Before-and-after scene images
....

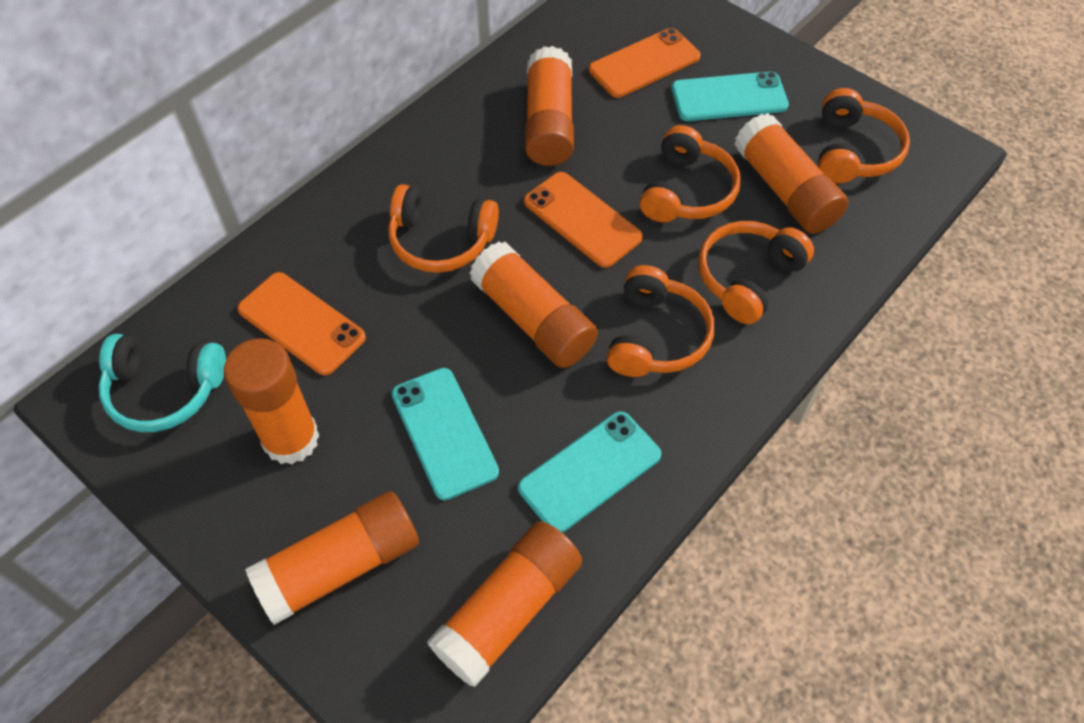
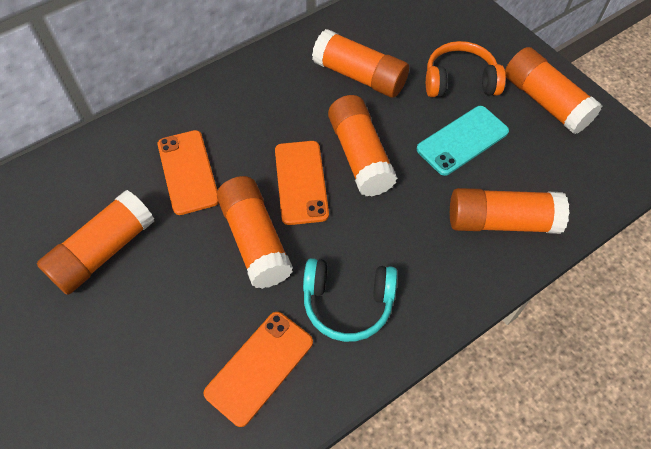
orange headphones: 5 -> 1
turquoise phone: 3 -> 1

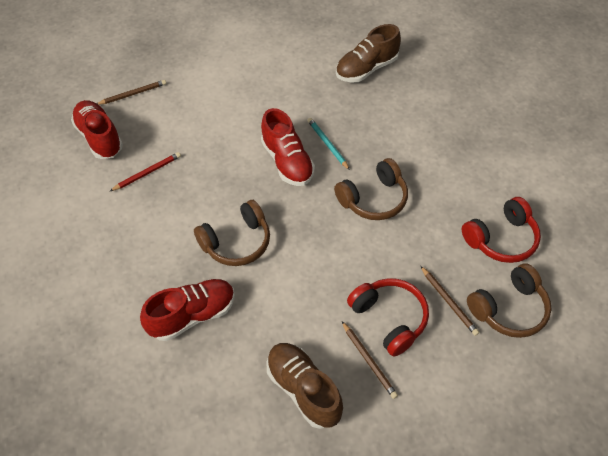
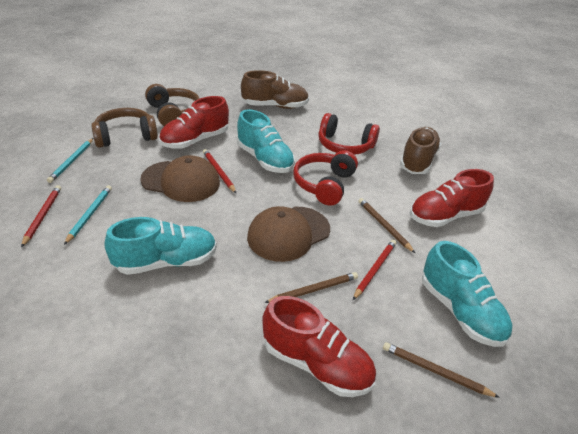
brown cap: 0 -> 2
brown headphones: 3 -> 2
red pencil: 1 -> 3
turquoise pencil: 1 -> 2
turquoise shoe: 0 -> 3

....

Task details: Repeat every entry above exactly as written and omit any pictures it holds.

Exercise answer:
orange headphones: 5 -> 1
turquoise phone: 3 -> 1

brown cap: 0 -> 2
brown headphones: 3 -> 2
red pencil: 1 -> 3
turquoise pencil: 1 -> 2
turquoise shoe: 0 -> 3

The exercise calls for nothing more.